(Before-and-after change data)
++++++++++

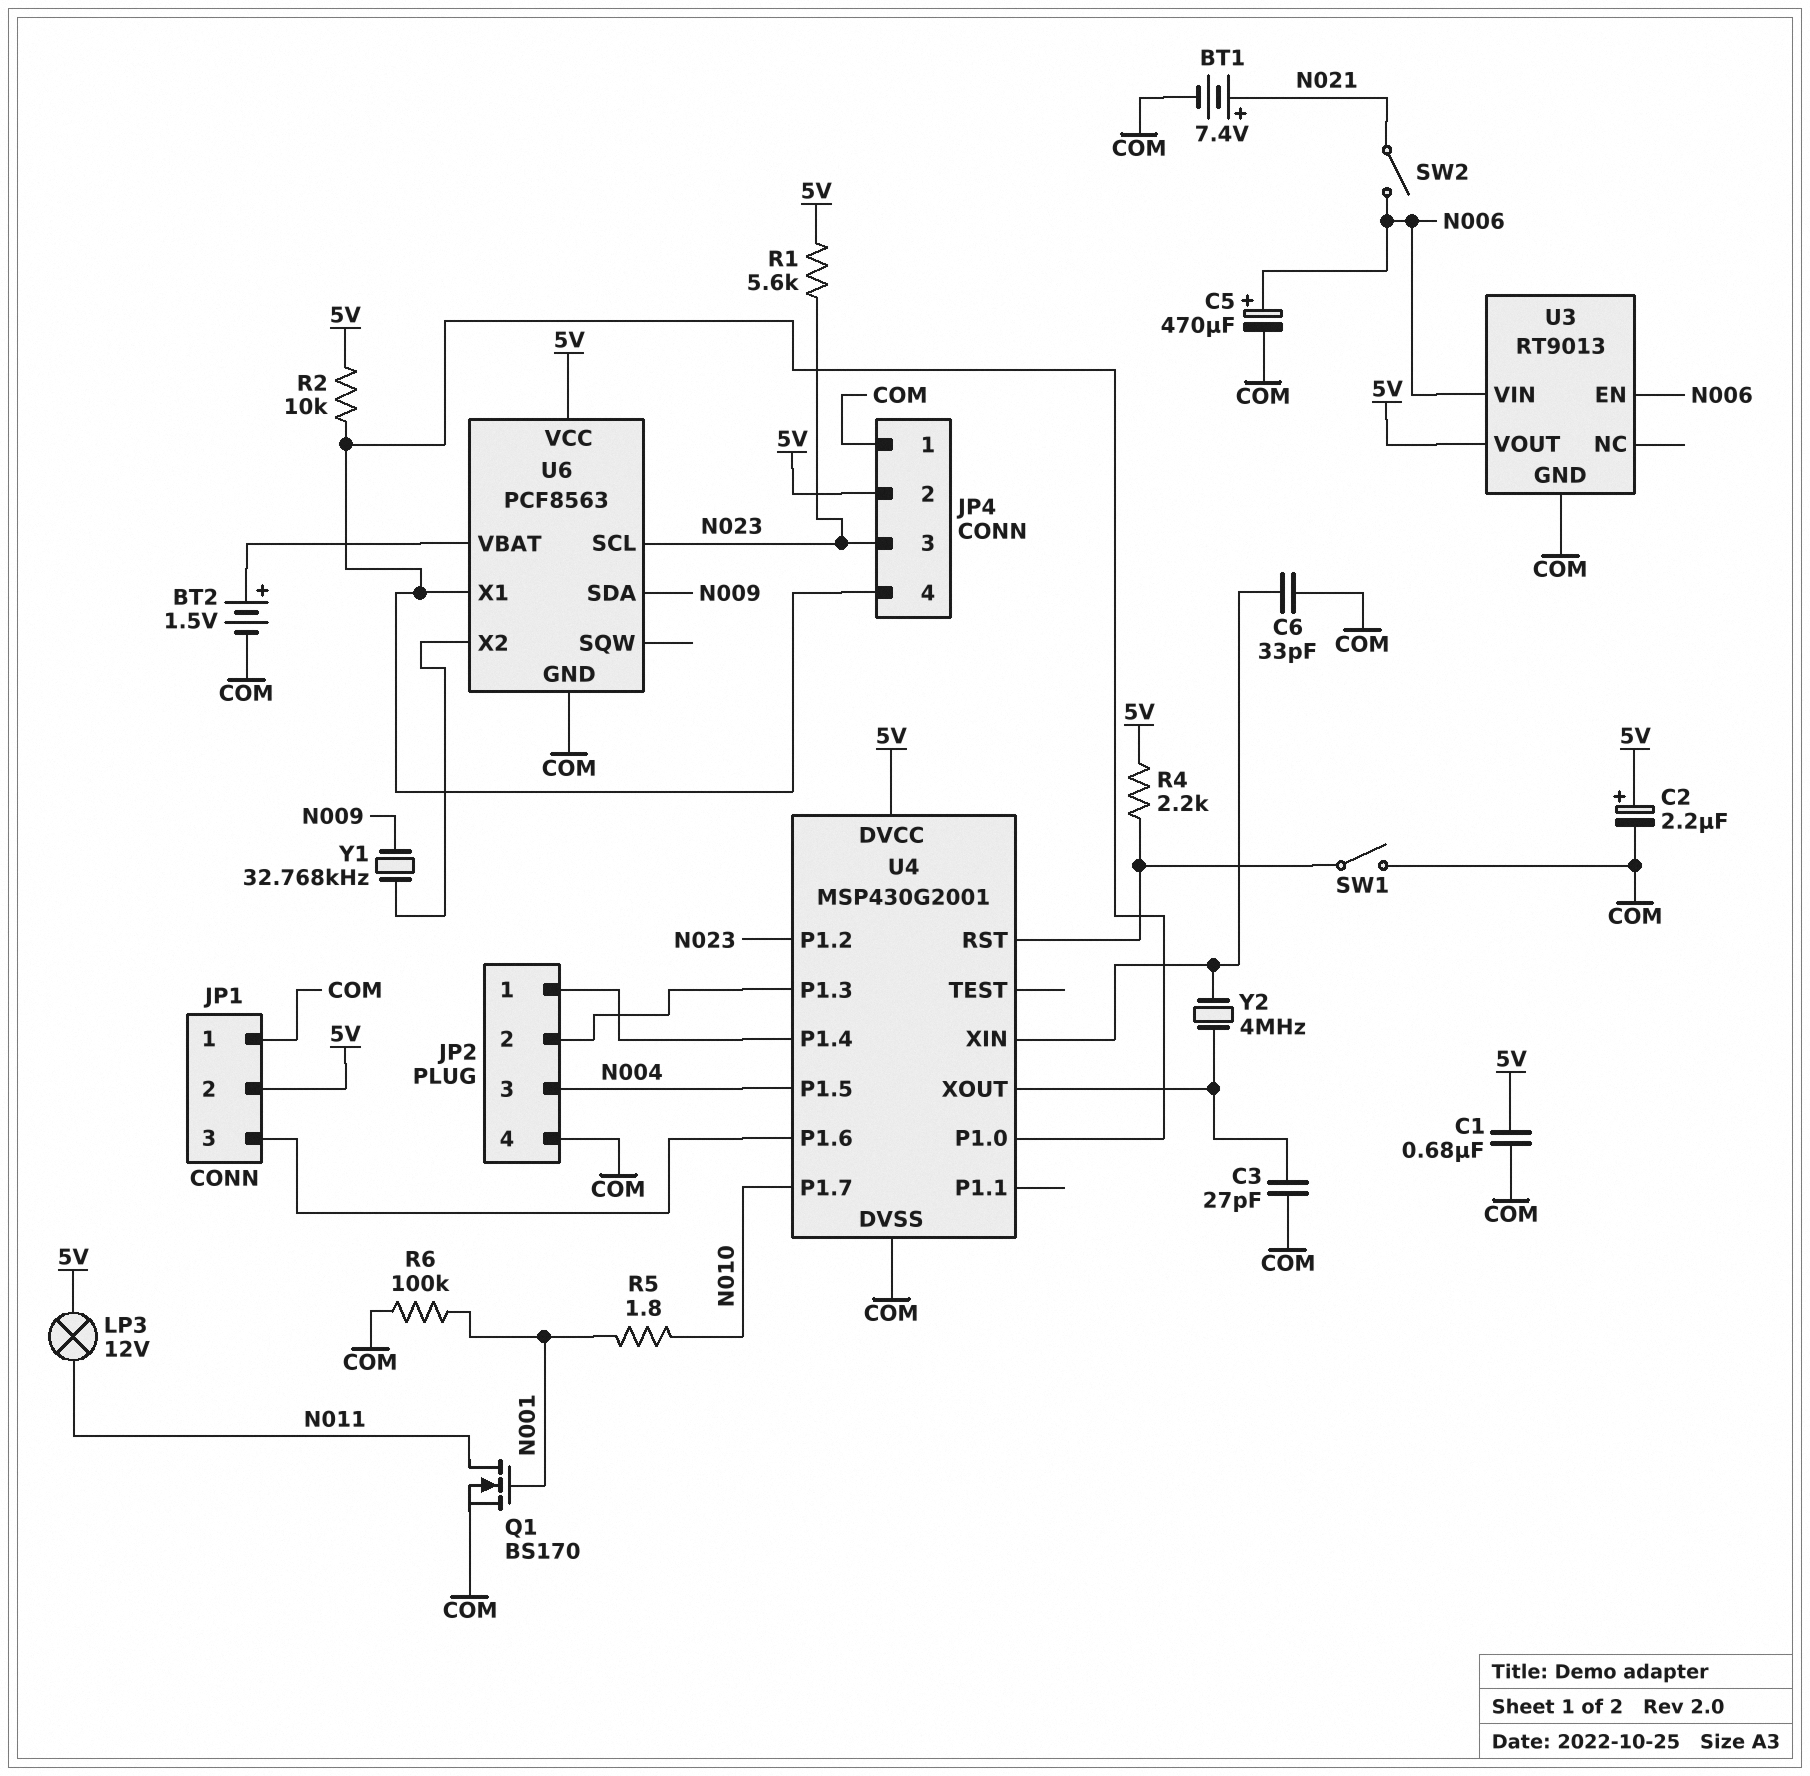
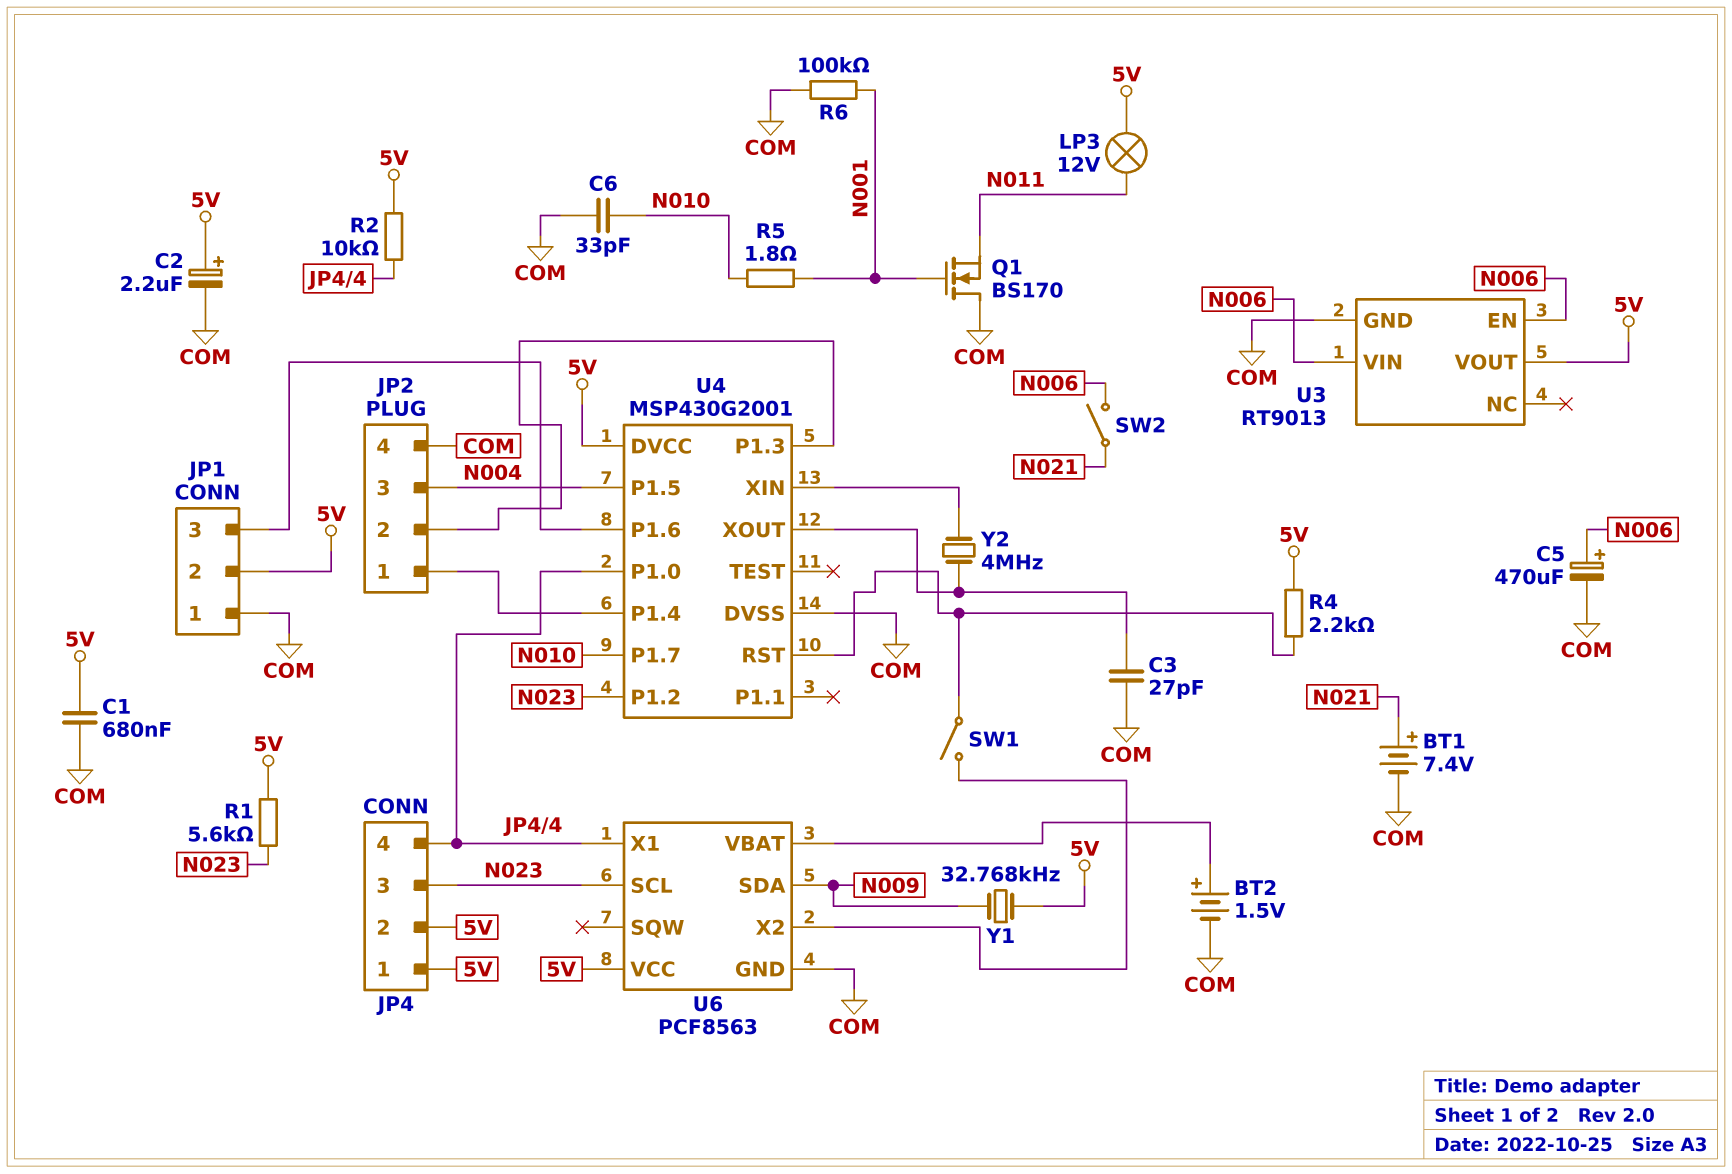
C6: 33pF (COM, U4/XIN) -> 33pF (COM, N010)
JP4 pin 1: COM -> 5V
Q1: NMOS BS170 (G N001, D N011, S COM) -> NMOS BS170 (G N001, D COM, S N011)
SW1: switch (COM, U4/RST) -> switch (U4/RST, U6/X2)
Y1: 32.768kHz (N009, U6/X2) -> 32.768kHz (5V, N009)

++++++++++

DESCRIPTION OF THE TASK: Without the pictures, restate all the entries above exactly.

RESPONSE:
C6: 33pF (COM, U4/XIN) -> 33pF (COM, N010)
JP4 pin 1: COM -> 5V
Q1: NMOS BS170 (G N001, D N011, S COM) -> NMOS BS170 (G N001, D COM, S N011)
SW1: switch (COM, U4/RST) -> switch (U4/RST, U6/X2)
Y1: 32.768kHz (N009, U6/X2) -> 32.768kHz (5V, N009)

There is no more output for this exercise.